Print every line from the start of the data, and when you reach the line with "present (turquoise) [514,252]", include it and stop. Pictures are not part of the copy.

==== Exercise data

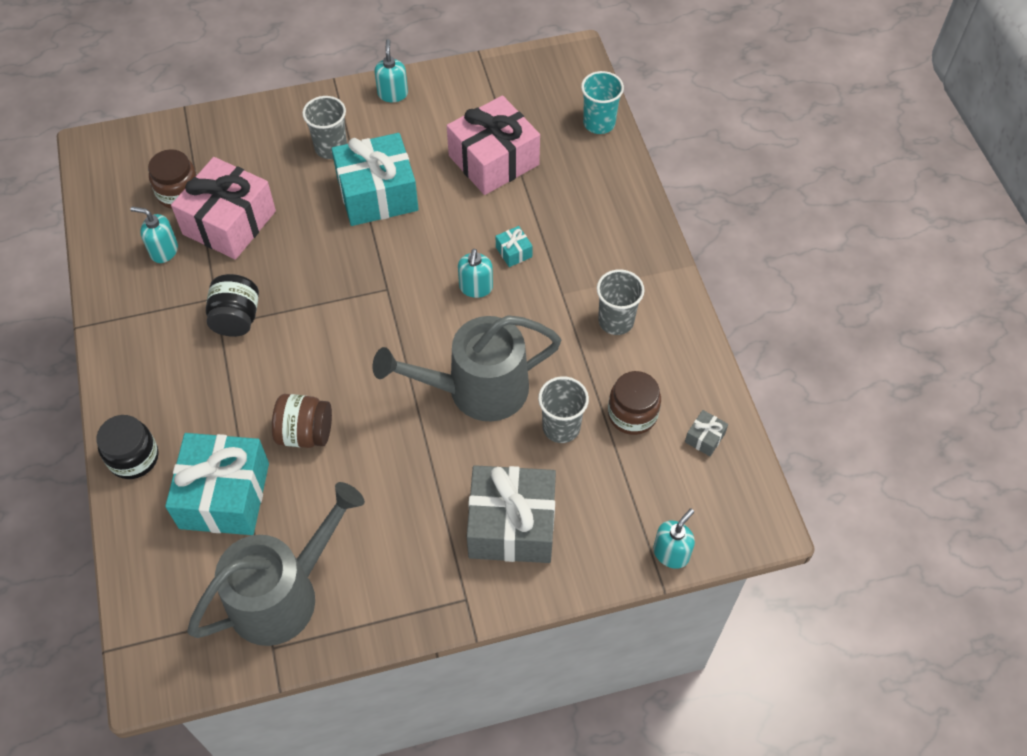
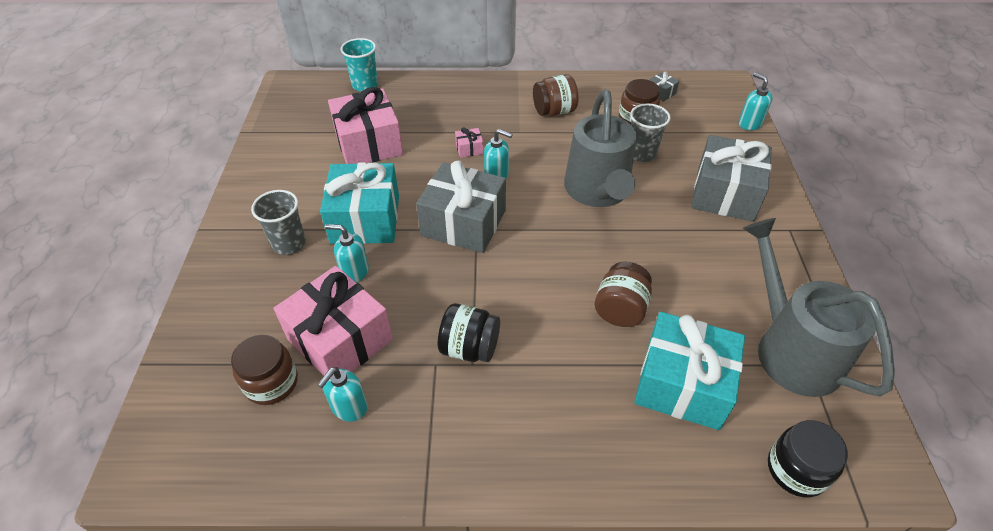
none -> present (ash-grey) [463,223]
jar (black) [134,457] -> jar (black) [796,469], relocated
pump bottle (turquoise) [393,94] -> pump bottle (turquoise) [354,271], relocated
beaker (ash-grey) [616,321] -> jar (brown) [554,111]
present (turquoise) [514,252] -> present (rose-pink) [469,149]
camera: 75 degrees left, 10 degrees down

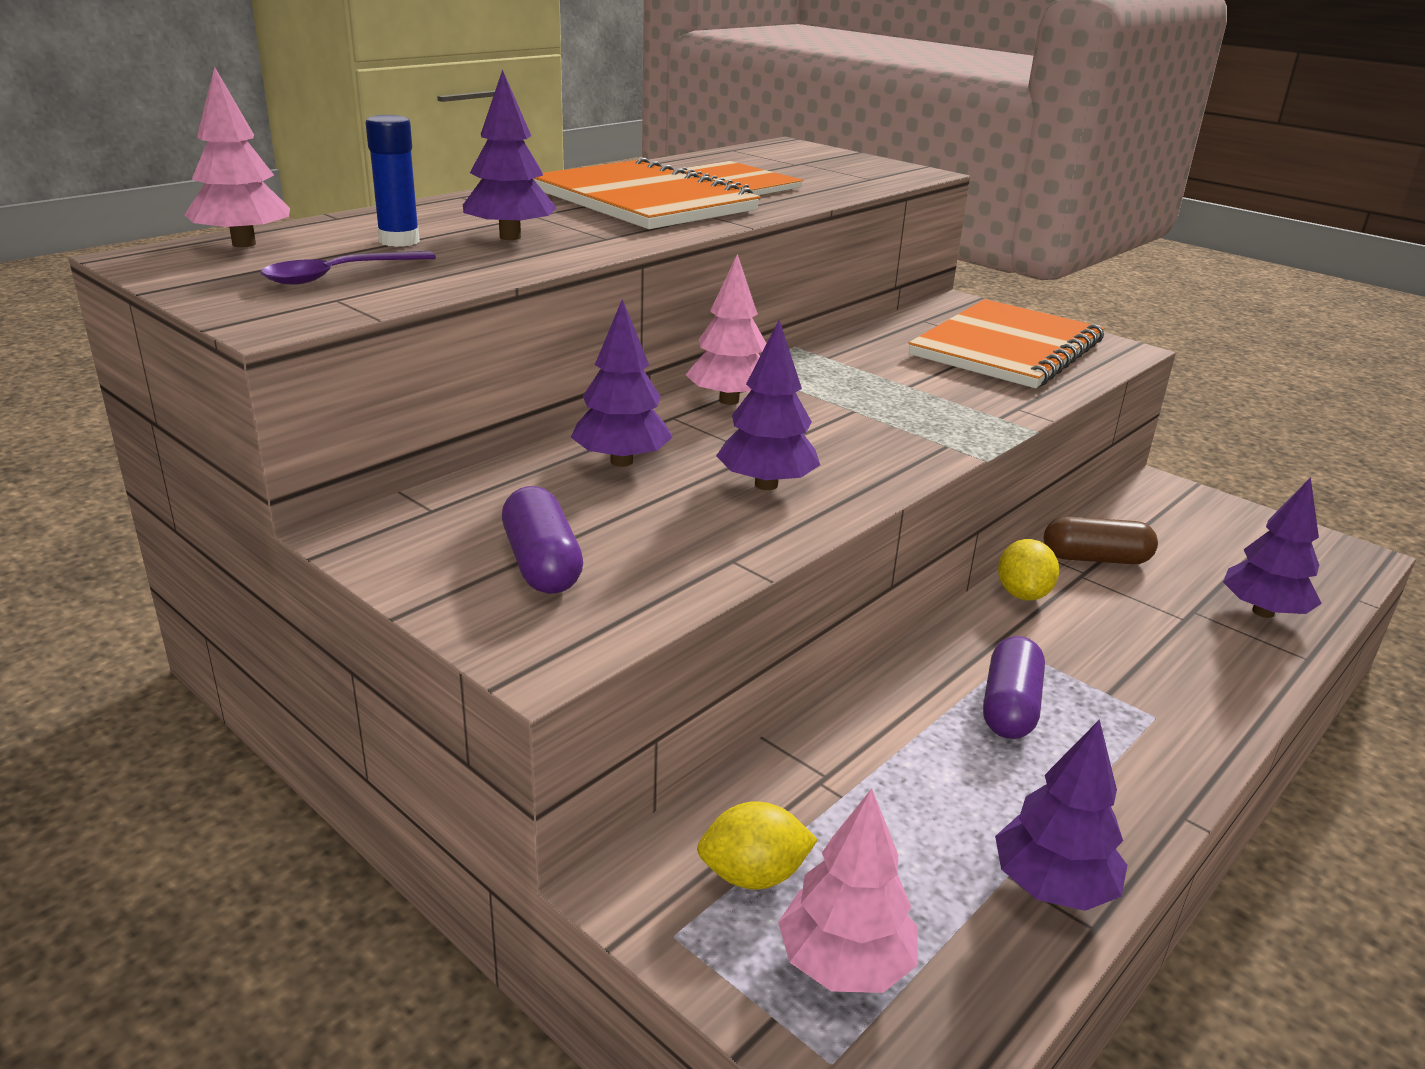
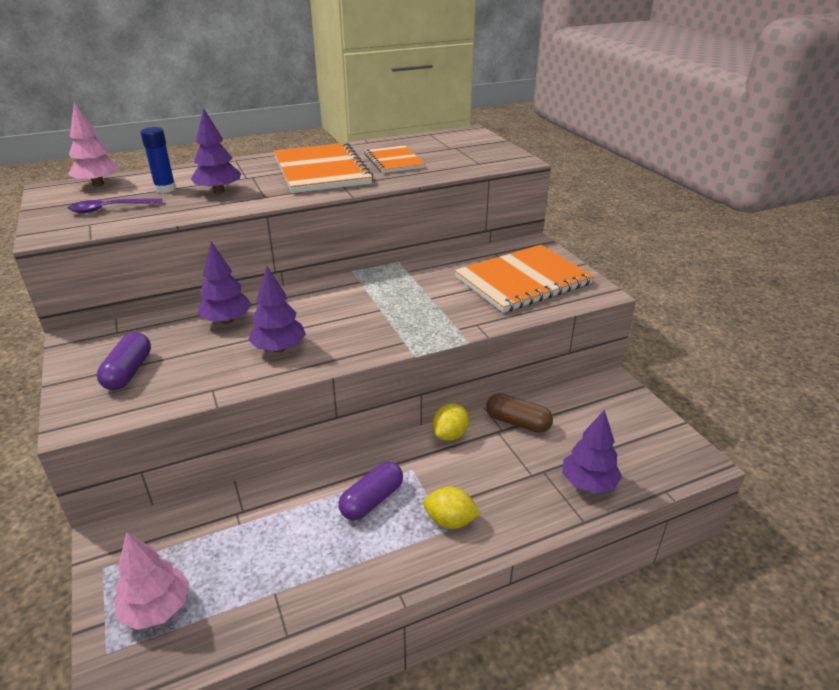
toy tree (rose-pink) [729,400] -> none
toy tree (royal purple) [1053,886] -> none
lemon (yellow) [753,875] -> lemon (yellow) [450,521], relocated
camera: 25 degrees right, 5 degrees up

========

▸ Answer section
none -> present (ash-grey) [463,223]
jar (black) [134,457] -> jar (black) [796,469], relocated
pump bottle (turquoise) [393,94] -> pump bottle (turquoise) [354,271], relocated
beaker (ash-grey) [616,321] -> jar (brown) [554,111]
present (turquoise) [514,252] -> present (rose-pink) [469,149]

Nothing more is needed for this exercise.